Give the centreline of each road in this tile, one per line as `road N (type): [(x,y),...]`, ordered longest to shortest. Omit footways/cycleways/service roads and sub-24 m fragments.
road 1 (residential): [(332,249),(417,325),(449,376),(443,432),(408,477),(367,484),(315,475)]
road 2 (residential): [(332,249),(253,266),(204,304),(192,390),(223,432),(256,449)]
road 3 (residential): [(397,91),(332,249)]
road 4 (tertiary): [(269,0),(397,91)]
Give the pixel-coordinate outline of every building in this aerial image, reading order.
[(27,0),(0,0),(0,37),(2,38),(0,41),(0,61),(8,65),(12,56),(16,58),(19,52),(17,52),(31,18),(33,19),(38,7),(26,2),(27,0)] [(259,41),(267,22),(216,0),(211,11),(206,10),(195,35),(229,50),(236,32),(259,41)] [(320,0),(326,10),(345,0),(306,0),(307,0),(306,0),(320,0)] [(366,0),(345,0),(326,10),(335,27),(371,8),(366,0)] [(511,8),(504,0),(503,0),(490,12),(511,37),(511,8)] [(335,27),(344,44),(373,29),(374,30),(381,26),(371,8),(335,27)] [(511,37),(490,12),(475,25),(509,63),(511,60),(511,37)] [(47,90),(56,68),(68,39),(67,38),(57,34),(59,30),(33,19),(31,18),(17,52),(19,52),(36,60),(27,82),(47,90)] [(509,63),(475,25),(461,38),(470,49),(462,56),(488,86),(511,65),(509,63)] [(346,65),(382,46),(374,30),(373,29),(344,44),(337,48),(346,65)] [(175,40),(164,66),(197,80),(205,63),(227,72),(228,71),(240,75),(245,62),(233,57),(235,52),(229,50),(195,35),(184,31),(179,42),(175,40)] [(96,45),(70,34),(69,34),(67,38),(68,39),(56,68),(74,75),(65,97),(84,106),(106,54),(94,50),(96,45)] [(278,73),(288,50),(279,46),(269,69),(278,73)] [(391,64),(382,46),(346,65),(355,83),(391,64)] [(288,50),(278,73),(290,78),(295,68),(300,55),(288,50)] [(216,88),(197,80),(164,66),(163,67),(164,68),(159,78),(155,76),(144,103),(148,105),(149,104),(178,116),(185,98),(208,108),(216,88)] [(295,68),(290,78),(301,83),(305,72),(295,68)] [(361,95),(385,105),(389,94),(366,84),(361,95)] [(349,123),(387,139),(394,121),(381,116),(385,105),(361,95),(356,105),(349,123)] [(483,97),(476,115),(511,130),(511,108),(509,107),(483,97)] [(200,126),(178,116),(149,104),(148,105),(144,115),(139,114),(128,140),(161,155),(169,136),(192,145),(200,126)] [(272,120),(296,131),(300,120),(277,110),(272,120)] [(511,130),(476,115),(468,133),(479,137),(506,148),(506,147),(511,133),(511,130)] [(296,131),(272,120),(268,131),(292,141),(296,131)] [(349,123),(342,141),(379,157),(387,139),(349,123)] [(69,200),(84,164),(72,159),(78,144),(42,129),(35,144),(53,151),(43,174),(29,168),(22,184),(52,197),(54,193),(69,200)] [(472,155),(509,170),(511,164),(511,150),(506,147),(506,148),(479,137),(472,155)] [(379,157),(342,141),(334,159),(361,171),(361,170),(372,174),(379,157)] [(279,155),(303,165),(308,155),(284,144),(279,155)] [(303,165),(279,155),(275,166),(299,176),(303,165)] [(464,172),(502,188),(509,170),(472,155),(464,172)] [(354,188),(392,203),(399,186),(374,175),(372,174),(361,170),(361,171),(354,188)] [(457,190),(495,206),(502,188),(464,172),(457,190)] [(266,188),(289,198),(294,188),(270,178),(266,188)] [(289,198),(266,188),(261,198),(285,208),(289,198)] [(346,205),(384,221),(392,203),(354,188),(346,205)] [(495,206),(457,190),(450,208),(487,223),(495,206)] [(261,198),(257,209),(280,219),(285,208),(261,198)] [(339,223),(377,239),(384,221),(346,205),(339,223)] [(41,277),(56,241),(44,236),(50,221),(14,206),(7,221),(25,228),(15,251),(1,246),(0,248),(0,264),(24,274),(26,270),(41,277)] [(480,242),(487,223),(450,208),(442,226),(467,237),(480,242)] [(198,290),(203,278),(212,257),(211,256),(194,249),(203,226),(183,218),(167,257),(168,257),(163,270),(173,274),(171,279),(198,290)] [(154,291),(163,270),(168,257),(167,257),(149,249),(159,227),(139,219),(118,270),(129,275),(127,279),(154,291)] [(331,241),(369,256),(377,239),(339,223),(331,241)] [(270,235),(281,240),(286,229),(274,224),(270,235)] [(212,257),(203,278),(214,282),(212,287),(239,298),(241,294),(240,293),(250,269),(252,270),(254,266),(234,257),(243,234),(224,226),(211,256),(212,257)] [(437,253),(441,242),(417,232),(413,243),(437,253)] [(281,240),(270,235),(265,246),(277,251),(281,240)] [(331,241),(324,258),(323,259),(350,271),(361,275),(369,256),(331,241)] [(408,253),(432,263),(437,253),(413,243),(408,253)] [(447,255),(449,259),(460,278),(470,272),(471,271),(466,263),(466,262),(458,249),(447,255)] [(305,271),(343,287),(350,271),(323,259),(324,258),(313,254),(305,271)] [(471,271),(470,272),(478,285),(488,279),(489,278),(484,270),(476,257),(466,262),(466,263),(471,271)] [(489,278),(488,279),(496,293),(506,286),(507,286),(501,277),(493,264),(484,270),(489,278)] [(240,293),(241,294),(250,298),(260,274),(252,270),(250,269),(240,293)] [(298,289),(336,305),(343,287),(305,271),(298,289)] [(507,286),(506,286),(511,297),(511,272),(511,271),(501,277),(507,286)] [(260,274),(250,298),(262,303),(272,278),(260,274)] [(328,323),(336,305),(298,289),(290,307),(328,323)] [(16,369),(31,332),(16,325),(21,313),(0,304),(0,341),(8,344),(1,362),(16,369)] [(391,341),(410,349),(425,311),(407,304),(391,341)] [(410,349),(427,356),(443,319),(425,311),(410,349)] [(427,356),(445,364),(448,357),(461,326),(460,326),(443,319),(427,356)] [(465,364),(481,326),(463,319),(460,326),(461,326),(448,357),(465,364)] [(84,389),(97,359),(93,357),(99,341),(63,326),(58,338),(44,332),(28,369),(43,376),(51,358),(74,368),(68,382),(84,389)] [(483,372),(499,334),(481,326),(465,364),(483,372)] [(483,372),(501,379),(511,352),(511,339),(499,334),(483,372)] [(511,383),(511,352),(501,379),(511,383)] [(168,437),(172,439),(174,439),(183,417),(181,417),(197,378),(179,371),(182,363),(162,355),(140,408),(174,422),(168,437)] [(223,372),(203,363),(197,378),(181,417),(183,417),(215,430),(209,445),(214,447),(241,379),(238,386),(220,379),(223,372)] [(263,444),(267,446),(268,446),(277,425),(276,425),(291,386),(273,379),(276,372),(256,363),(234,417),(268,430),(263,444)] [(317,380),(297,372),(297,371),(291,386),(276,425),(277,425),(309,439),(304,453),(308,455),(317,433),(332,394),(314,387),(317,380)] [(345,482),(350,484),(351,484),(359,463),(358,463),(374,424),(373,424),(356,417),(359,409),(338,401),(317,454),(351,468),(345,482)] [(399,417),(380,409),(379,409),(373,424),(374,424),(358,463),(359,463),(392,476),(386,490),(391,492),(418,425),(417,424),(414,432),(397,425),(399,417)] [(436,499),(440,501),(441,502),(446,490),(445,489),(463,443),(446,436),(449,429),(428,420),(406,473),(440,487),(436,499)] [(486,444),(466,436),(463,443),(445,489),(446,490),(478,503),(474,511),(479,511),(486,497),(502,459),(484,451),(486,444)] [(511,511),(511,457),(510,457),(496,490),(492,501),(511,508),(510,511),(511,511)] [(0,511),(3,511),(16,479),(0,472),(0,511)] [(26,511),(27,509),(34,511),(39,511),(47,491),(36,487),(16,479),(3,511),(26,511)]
- - -
The request
Update the data from its first line through the line with "Give the pixel-coordinate", changing every "residential" to "unclassified" and keeping everything else identical. Return only those lines.

Solved exercise
Give the centreline of each road in this tile, one per line as `road N (type): [(x,y),...]`, ordered longest to shortest. Omit footways/cycleways/service roads and sub-24 m fragments.
road 1 (unclassified): [(332,249),(417,325),(449,376),(443,432),(408,477),(367,484),(315,475)]
road 2 (unclassified): [(332,249),(253,266),(204,304),(192,390),(223,432),(256,449)]
road 3 (unclassified): [(397,91),(332,249)]
road 4 (tertiary): [(269,0),(397,91)]
Give the pixel-coordinate outline of every building in this aerial image, reading order.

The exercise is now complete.